• Spatial object tracking data:
_ _ _ _ _
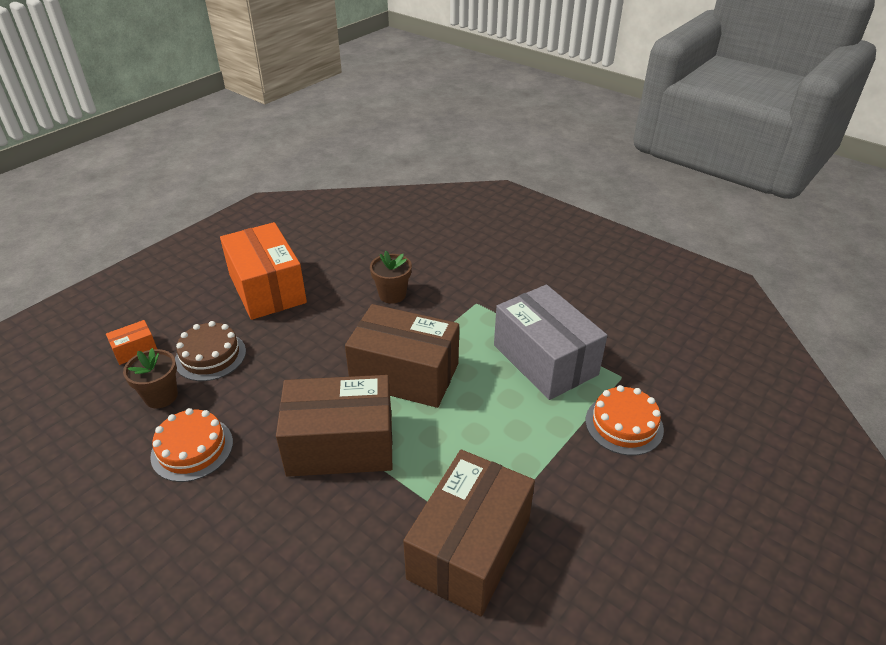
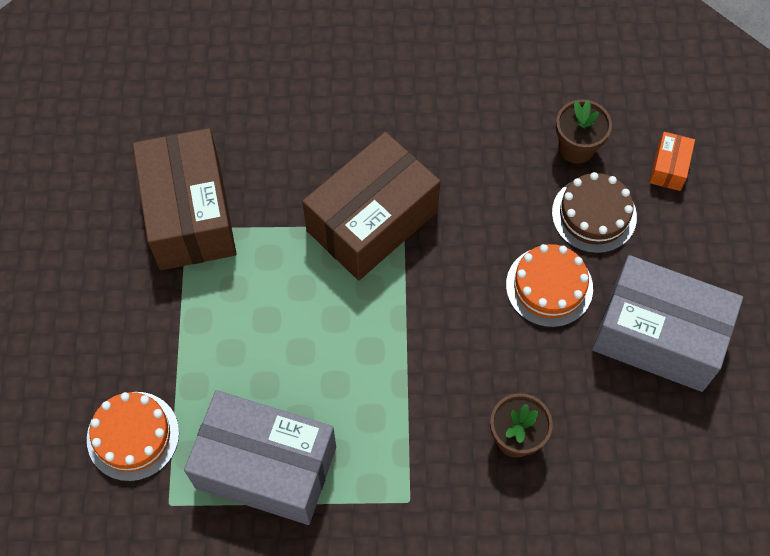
camera: 140 degrees right, 25 degrees up
orange cake [150,408,233,482] -> orange cake moved to [506,244,593,327]
orange box [220,222,307,320] -> grey box [592,255,743,392]
brown box [345,304,459,408] -> none

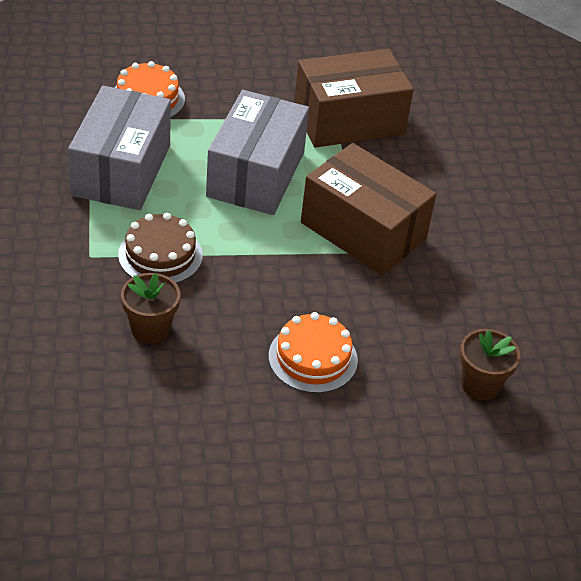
camera: 80 degrees right, 20 degrees down
brown cake [552,172,637,253] -> brown cake moved to [118,213,203,284]
grey box [592,255,743,392] -> grey box moved to [206,90,309,215]
orange box [649,132,695,191] -> none

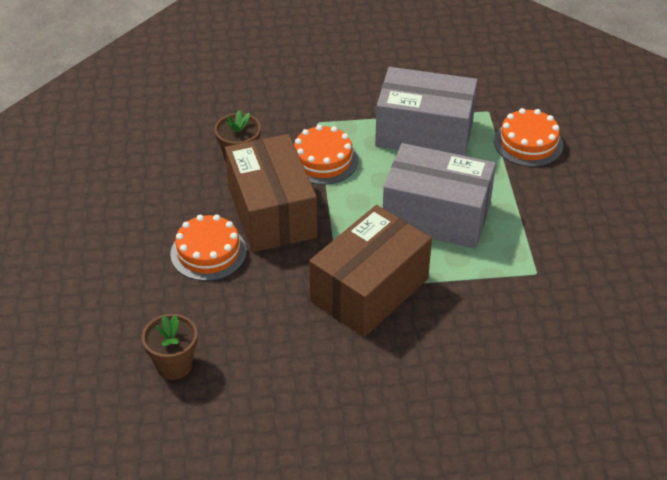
camera: 95 degrees right, 0 degrees up
brown cake [118,213,203,284] -> orange cake [294,125,358,185]
brown box [294,49,414,148] -> brown box moved to [225,134,317,252]

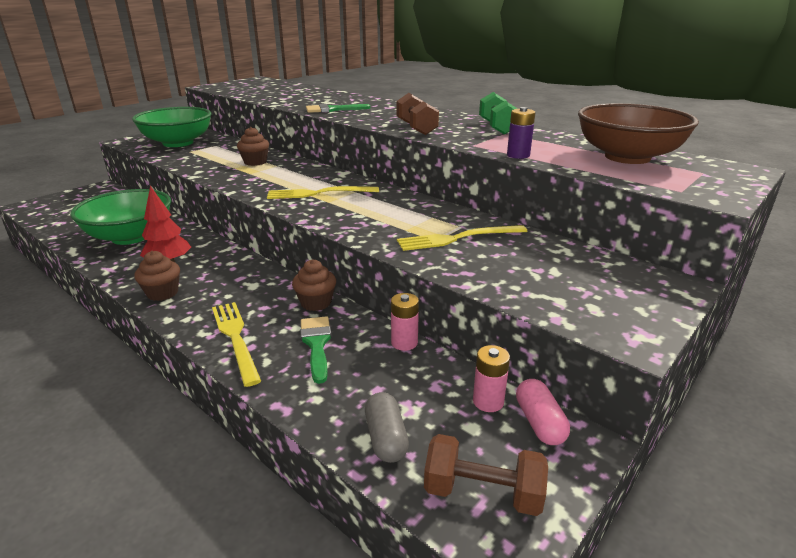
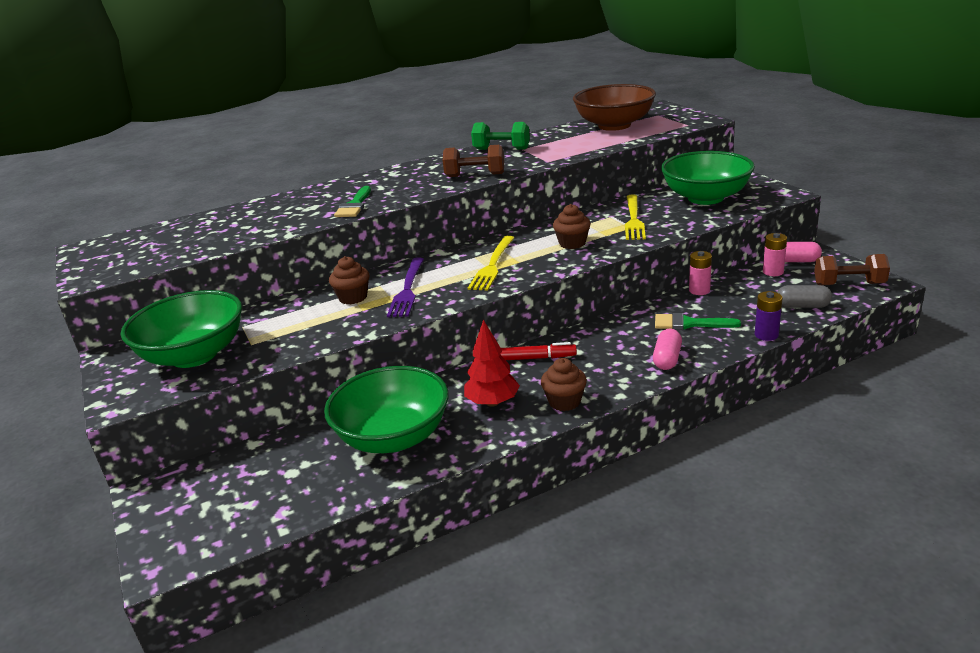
camera: 65 degrees left, 0 degrees up
yellow fork [212,302,261,387] -> pink capsule [653,329,682,370]
brown cupcake [292,259,336,311] -> brown cupcake moved to [553,204,591,249]
brown dumbbell [424,434,548,516] -> brown dumbbell turned 60 degrees clockwise [814,254,890,285]
purple battery [507,107,535,159] -> purple battery moved to [755,291,783,341]
none -> purple fork [387,257,424,317]
none -> red marker [500,342,577,360]
none -> green bowl [661,151,755,205]

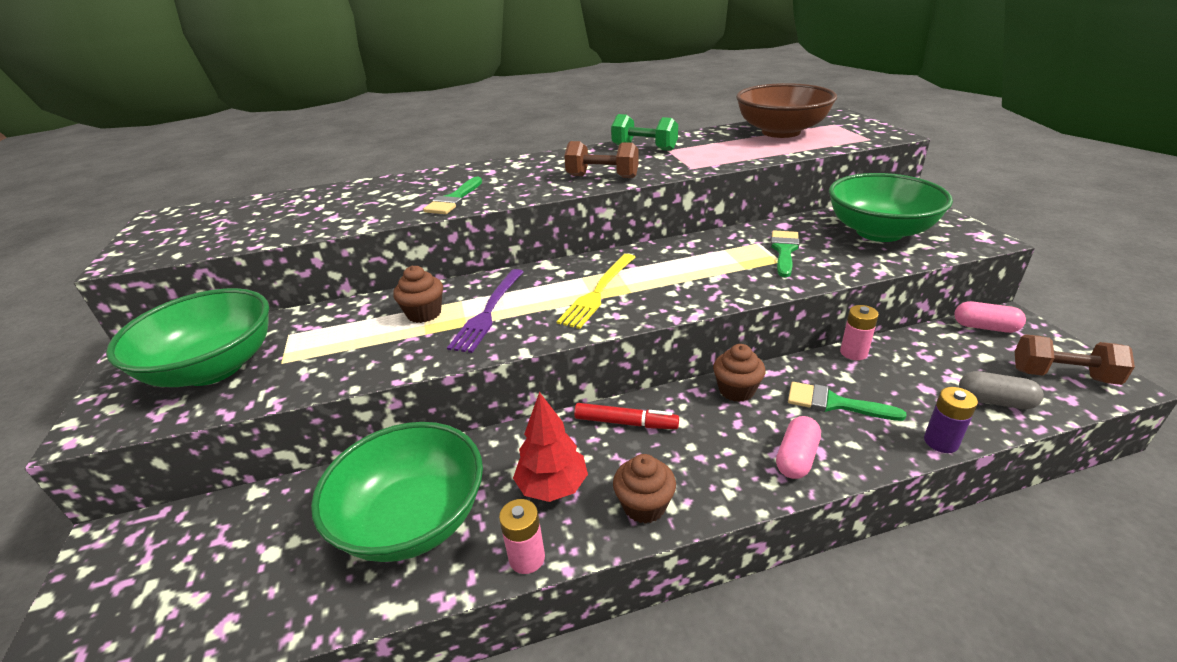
camera: 10 degrees right, 5 degrees up
brown cupcake [553,204,591,249] -> brown cupcake moved to [713,344,766,402]
yellow fork [625,194,646,240] -> green brush [771,230,800,277]
pink battery [763,233,787,276] -> pink battery moved to [499,499,545,574]

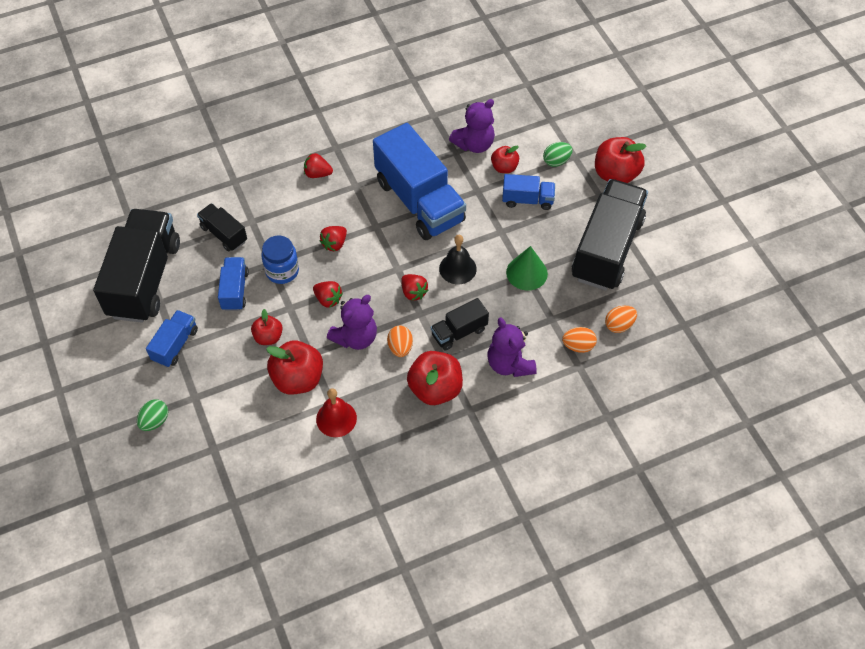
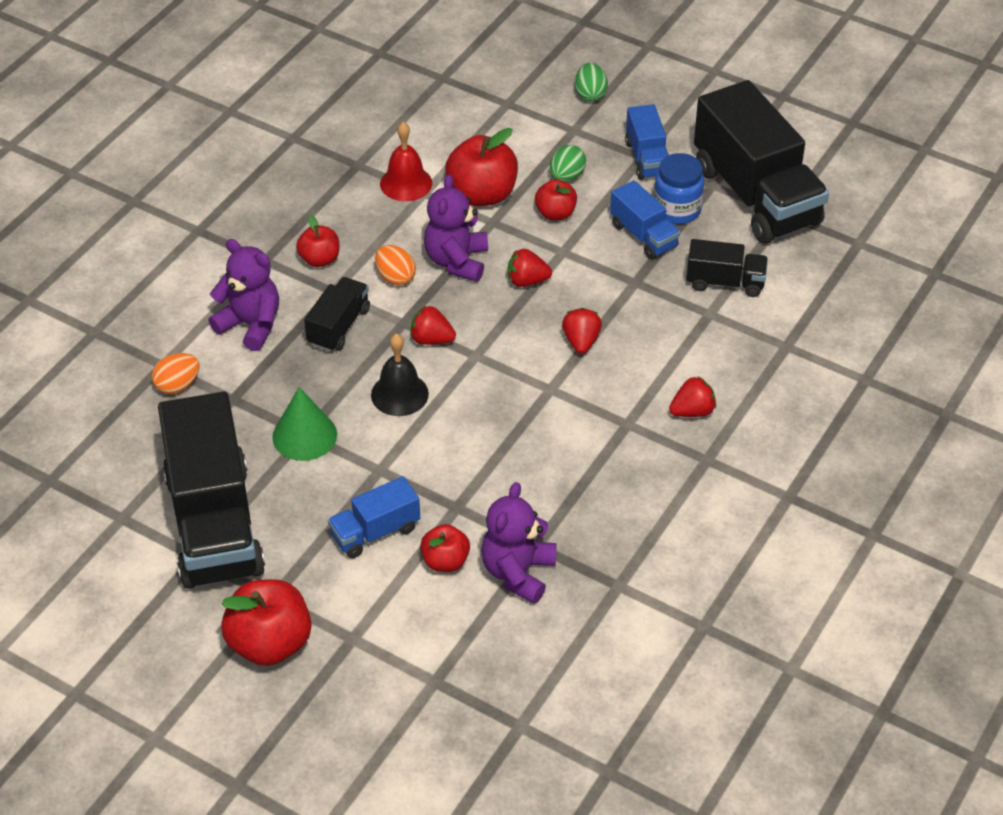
camera: 145 degrees right, 10 degrees down
blue jar [261,235,299,284] -> blue jar moved to [654,153,704,224]
blue truck [373,123,466,240] -> none
red apple [407,351,463,405] -> red apple [296,215,339,267], size x0.58
green egg [543,142,572,167] -> green egg moved to [550,145,586,182]
orange egg [605,306,637,333] -> none

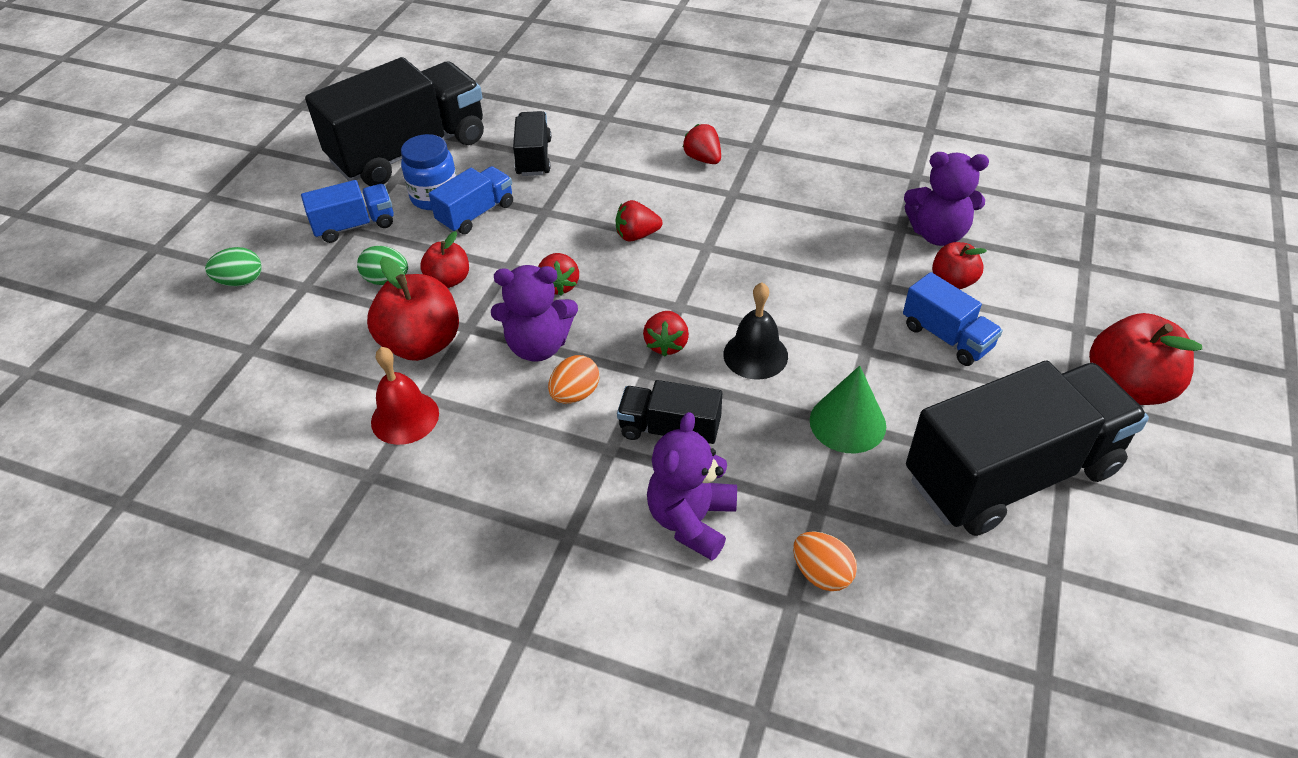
camera: 100 degrees left, 0 degrees up
red apple [296,215,339,267] -> none

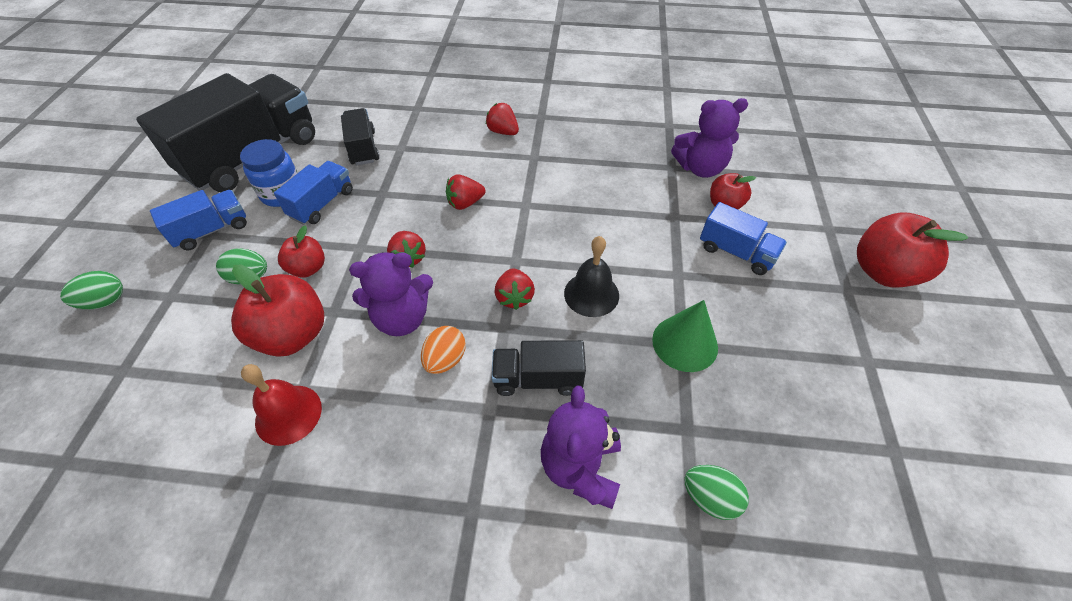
camera: 15 degrees left, 5 degrees up
orange egg [793,531,857,591] -> green egg [684,465,749,520]
black truck [906,361,1149,536] -> none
_ _ _ _ _
• What to produce:
Return the lines of the records that include the string "none".

• Response to the task:
brown box [345,304,459,408] -> none
orange box [649,132,695,191] -> none
none -> purple fork [387,257,424,317]
none -> red marker [500,342,577,360]
none -> green bowl [661,151,755,205]
blue truck [373,123,466,240] -> none
orange egg [605,306,637,333] -> none
red apple [296,215,339,267] -> none
black truck [906,361,1149,536] -> none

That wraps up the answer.